=== Section Start ===
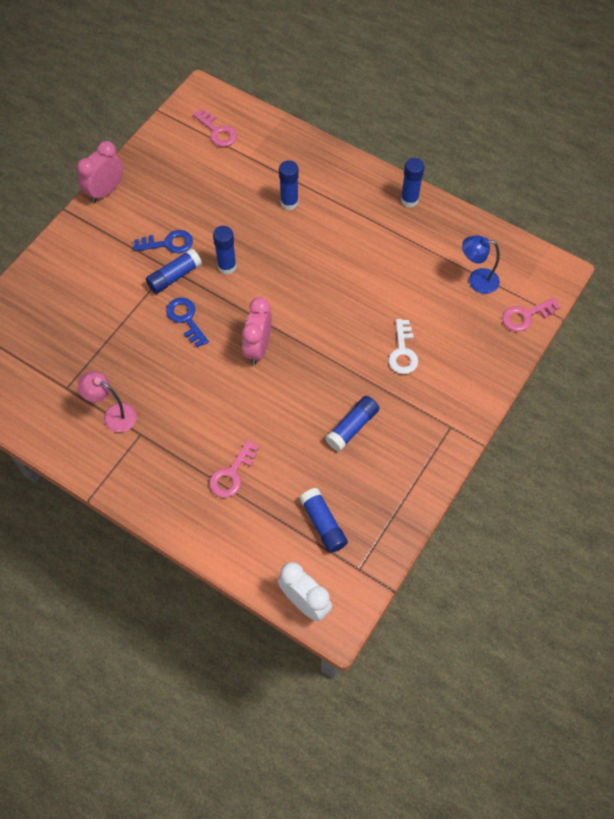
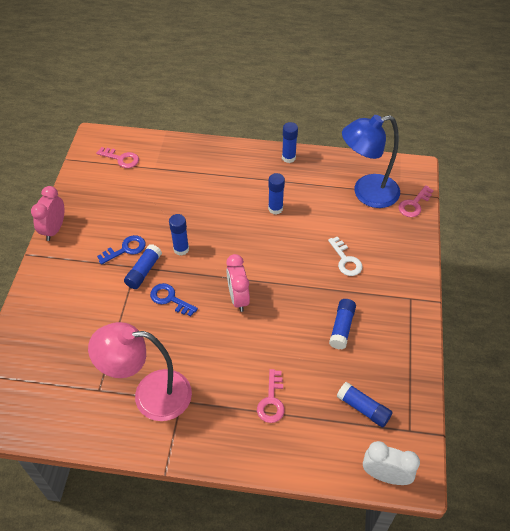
camera: 25 degrees left, 10 degrees down
(113, 415) = (150, 395): pink lamp -> pink lamp, size x1.93
(289, 203) = (203, 189): blue glue stick -> blue glue stick (275, 208)
(476, 280) = (367, 193): blue lamp -> blue lamp, size x1.93

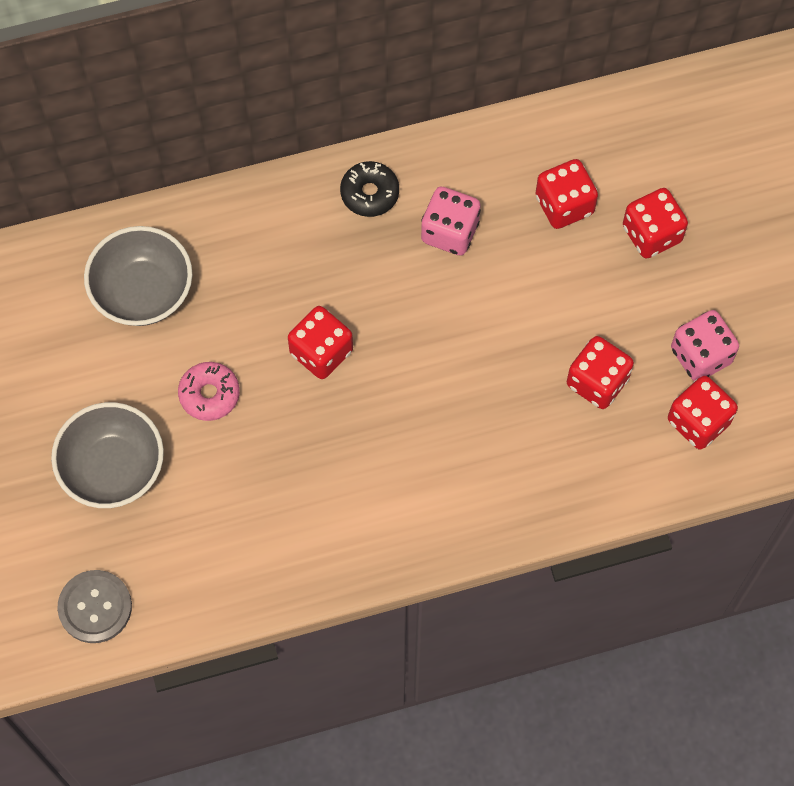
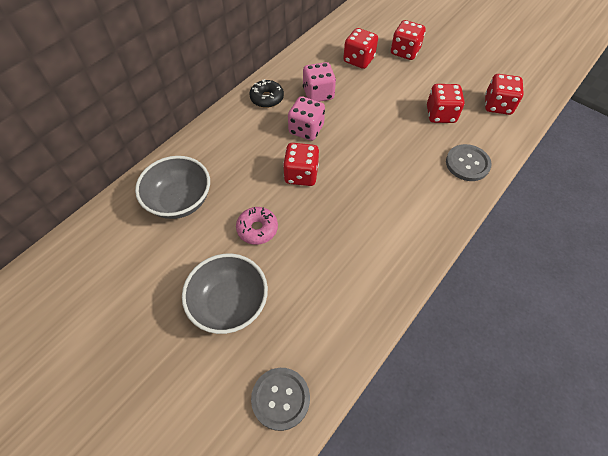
camera: 35 degrees left, 10 degrees down
(558, 482) = (467, 163): none -> grey button
(701, 355) = (471, 82): pink dice -> pink dice (306, 129)

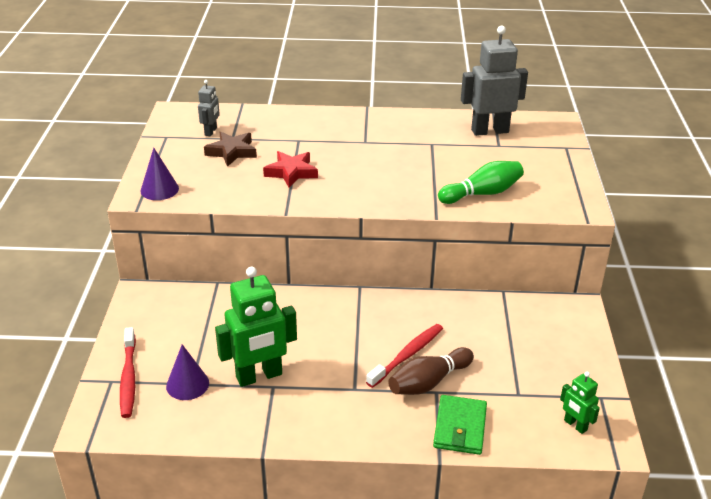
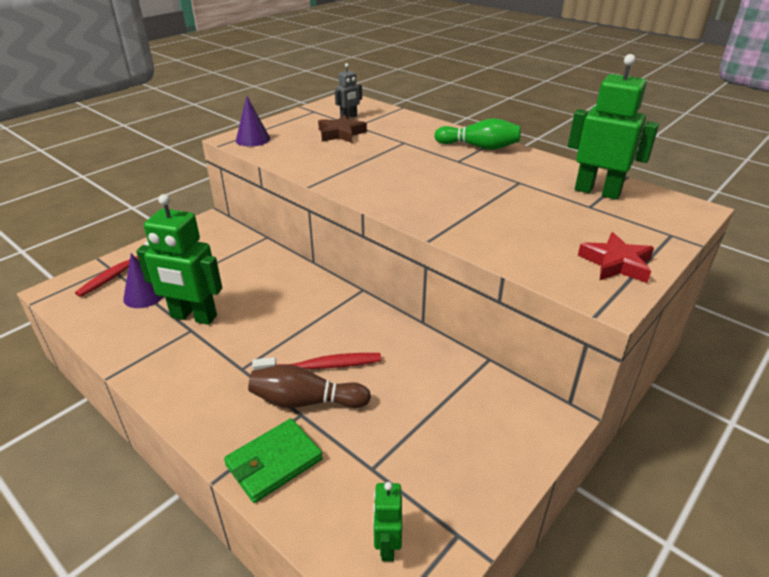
camera: 40 degrees right, 0 degrees up
(291, 172) = (361, 161): red star -> red star (616, 263)
(482, 193) = (507, 239): green bowling pin -> green bowling pin (479, 147)
(489, 131) = (597, 191): grey robot -> green robot

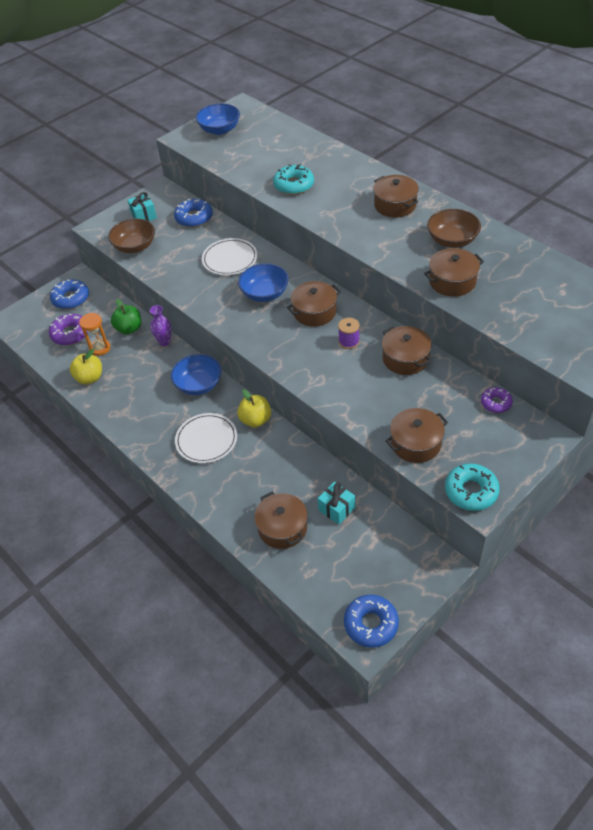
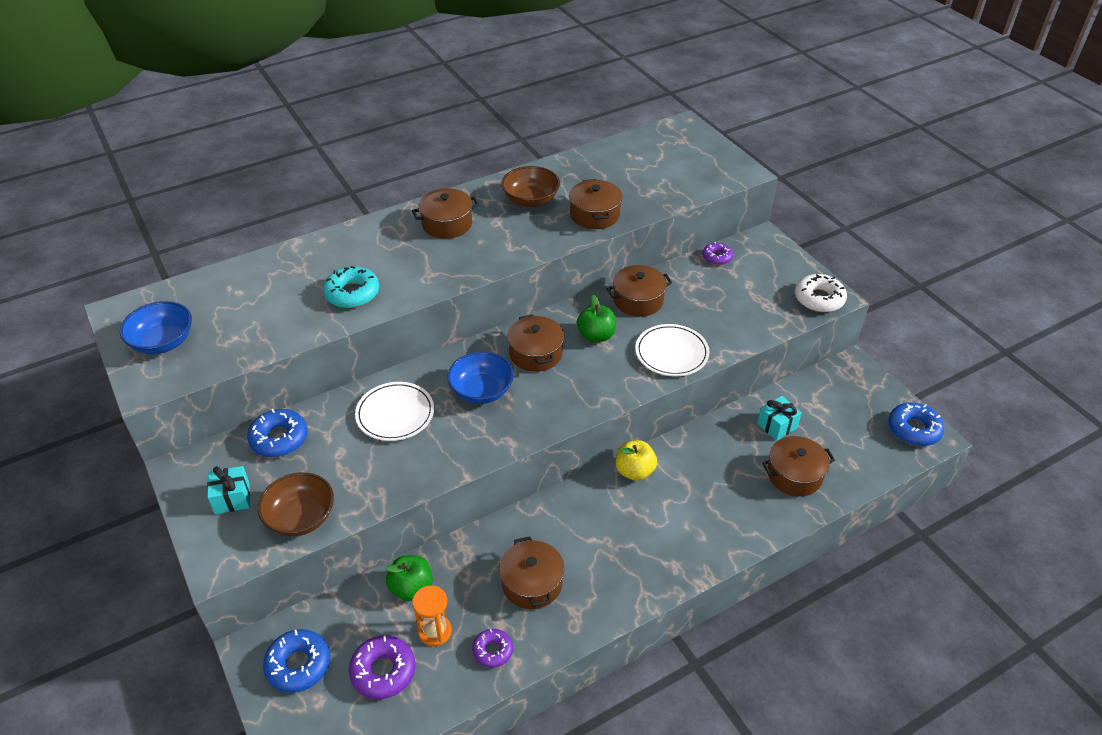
camera: 80 degrees left, 5 degrees down
(90, 378) = (492, 651): yellow apple -> purple donut
(164, 342) = (459, 547): purple vase -> none
(198, 384) = (556, 519): blue bowl -> none
(206, 440) = (652, 525): white plate -> white plate (671, 353)
(349, 341) = (596, 336): purple spool -> green apple
(415, 443) = (754, 319): brown pot -> brown pot (532, 583)
(471, 491) = (819, 299): turquoise donut -> white donut

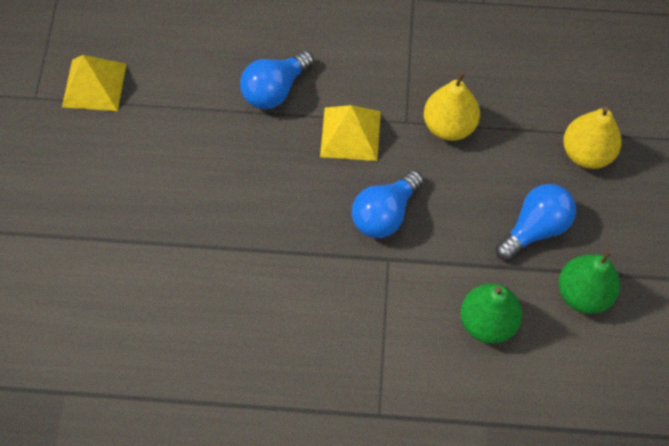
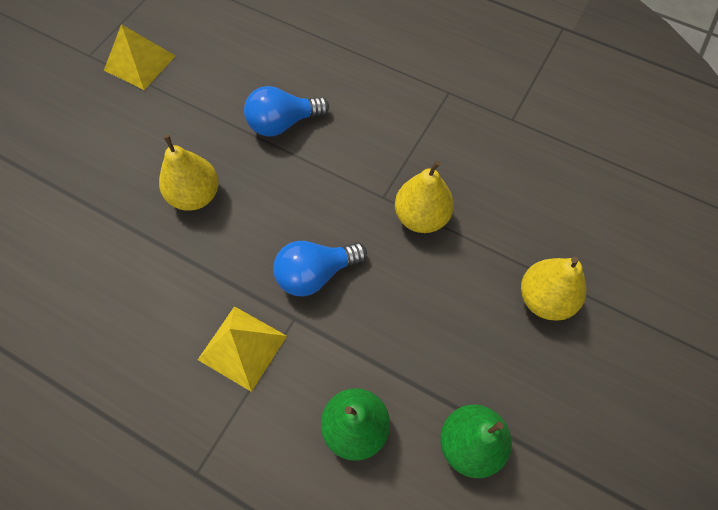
camera: 25 degrees right, 0 degrees up
(234, 191) = (195, 195): none -> yellow pear
(350, 133) = (326, 187): yellow pyramid -> yellow pyramid (242, 347)
(535, 228) = (454, 352): blue light bulb -> none

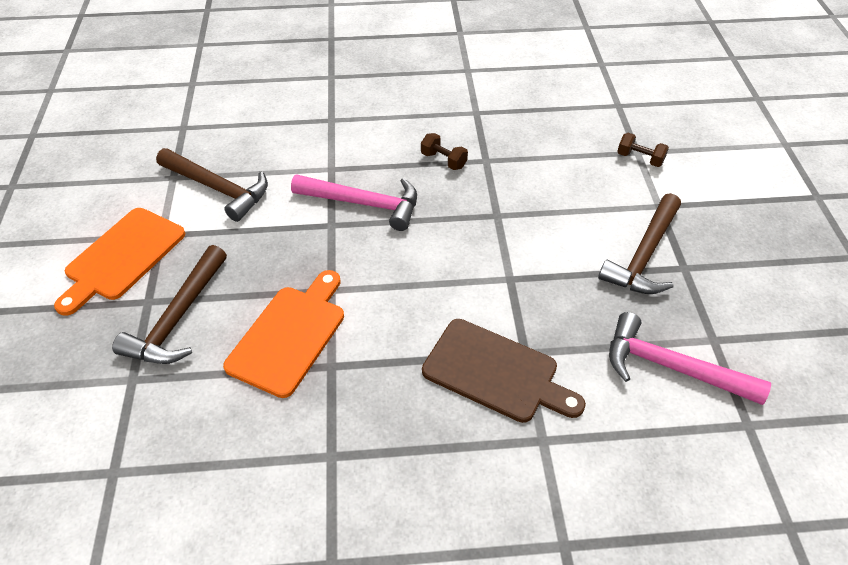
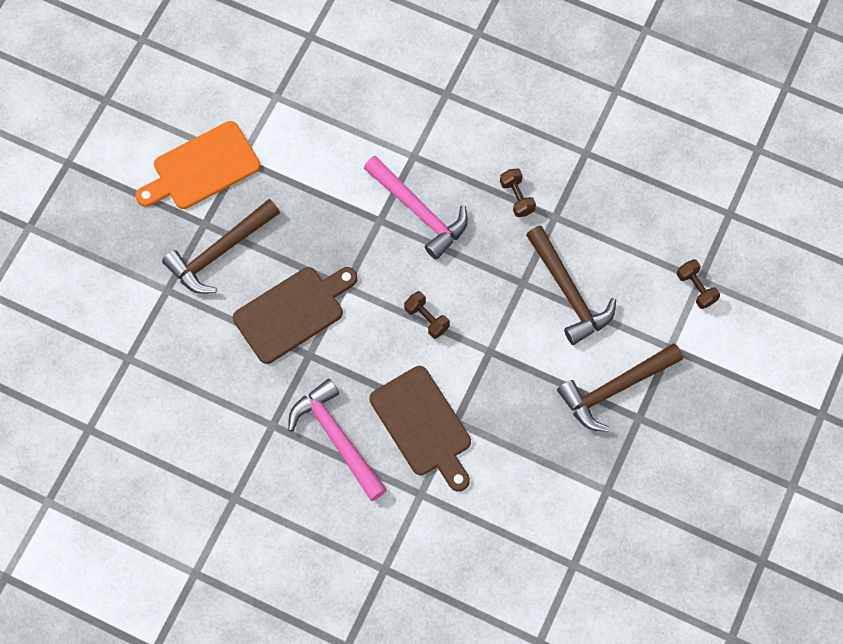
camera: 30 degrees right, 20 degrees up
(218, 188) = (307, 130): brown hammer -> brown hammer (568, 292)
(290, 335) = (293, 312): orange cutting board -> brown cutting board
(431, 280) = (426, 319): none -> brown dumbbell
(672, 367) = (555, 493): pink hammer -> pink hammer (337, 438)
=== Section End ===
#### Instructions to follow:
Apart from the pictures, which are to be omitted, every record must be transcribed exactly.

#### Output for this task:
camera: 25 degrees left, 10 degrees down
(113, 415) = (150, 395): pink lamp -> pink lamp, size x1.93
(289, 203) = (203, 189): blue glue stick -> blue glue stick (275, 208)
(476, 280) = (367, 193): blue lamp -> blue lamp, size x1.93

camera: 35 degrees left, 10 degrees down
(558, 482) = (467, 163): none -> grey button
(701, 355) = (471, 82): pink dice -> pink dice (306, 129)

camera: 40 degrees right, 0 degrees up
(291, 172) = (361, 161): red star -> red star (616, 263)
(482, 193) = (507, 239): green bowling pin -> green bowling pin (479, 147)
(489, 131) = (597, 191): grey robot -> green robot

camera: 80 degrees left, 5 degrees down
(90, 378) = (492, 651): yellow apple -> purple donut
(164, 342) = (459, 547): purple vase -> none
(198, 384) = (556, 519): blue bowl -> none
(206, 440) = (652, 525): white plate -> white plate (671, 353)
(349, 341) = (596, 336): purple spool -> green apple
(415, 443) = (754, 319): brown pot -> brown pot (532, 583)
(471, 491) = (819, 299): turquoise donut -> white donut

camera: 25 degrees right, 0 degrees up
(234, 191) = (195, 195): none -> yellow pear
(350, 133) = (326, 187): yellow pyramid -> yellow pyramid (242, 347)
(535, 228) = (454, 352): blue light bulb -> none

camera: 30 degrees right, 20 degrees up
(218, 188) = (307, 130): brown hammer -> brown hammer (568, 292)
(290, 335) = (293, 312): orange cutting board -> brown cutting board
(431, 280) = (426, 319): none -> brown dumbbell
(672, 367) = (555, 493): pink hammer -> pink hammer (337, 438)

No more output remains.